## Your goal
Look through the material below and report every line that includes "Settings".

## Data provided
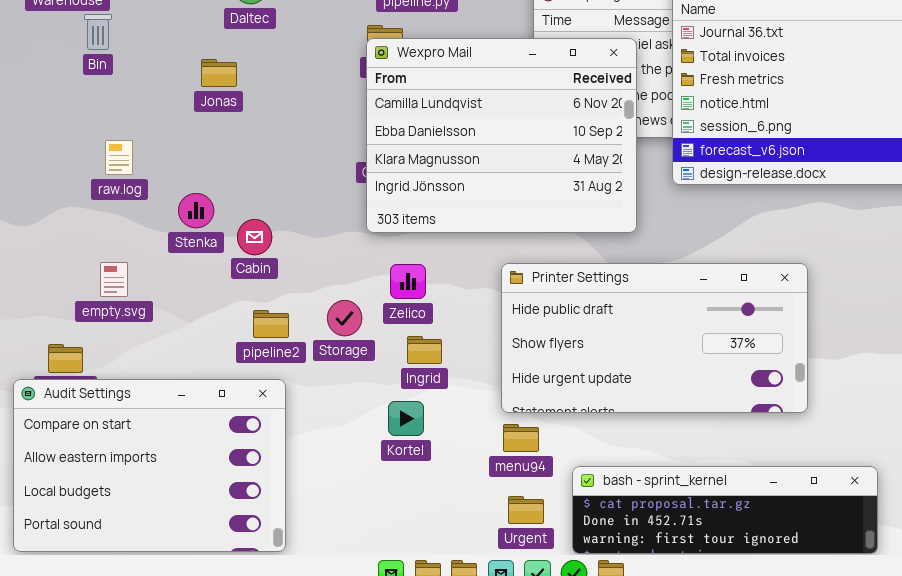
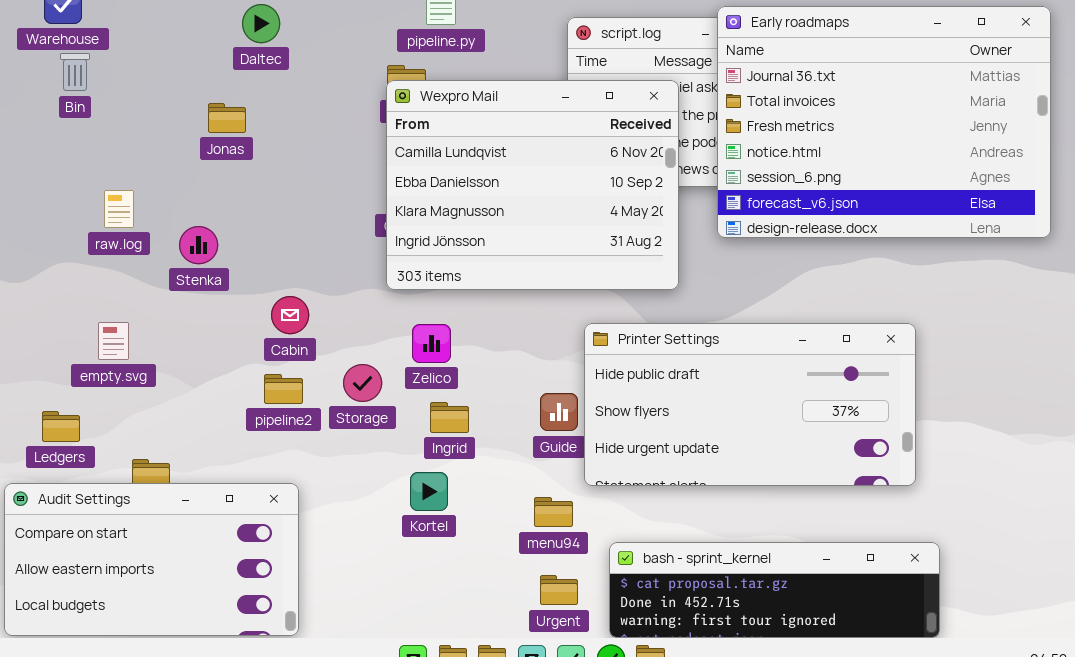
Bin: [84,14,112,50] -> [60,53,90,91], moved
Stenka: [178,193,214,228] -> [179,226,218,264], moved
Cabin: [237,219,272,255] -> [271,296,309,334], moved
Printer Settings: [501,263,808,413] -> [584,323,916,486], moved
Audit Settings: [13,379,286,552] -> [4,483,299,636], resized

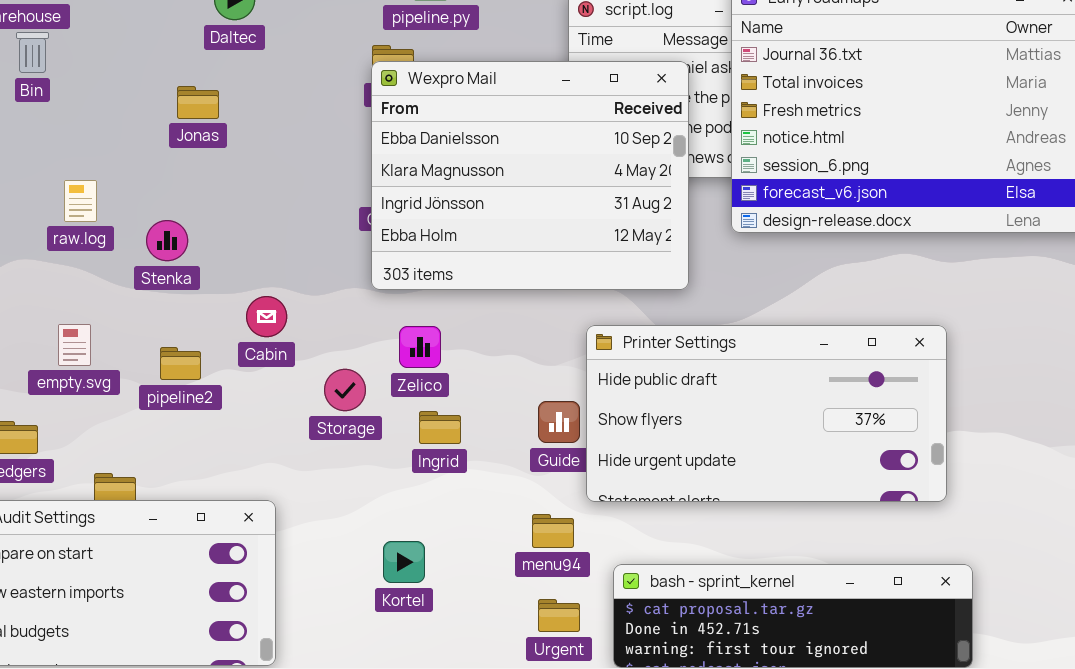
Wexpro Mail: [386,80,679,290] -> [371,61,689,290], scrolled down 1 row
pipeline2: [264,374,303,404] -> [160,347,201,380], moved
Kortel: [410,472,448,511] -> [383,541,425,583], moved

## Task response
Printer Settings: [501,263,808,413] -> [584,323,916,486], moved
Audit Settings: [13,379,286,552] -> [4,483,299,636], resized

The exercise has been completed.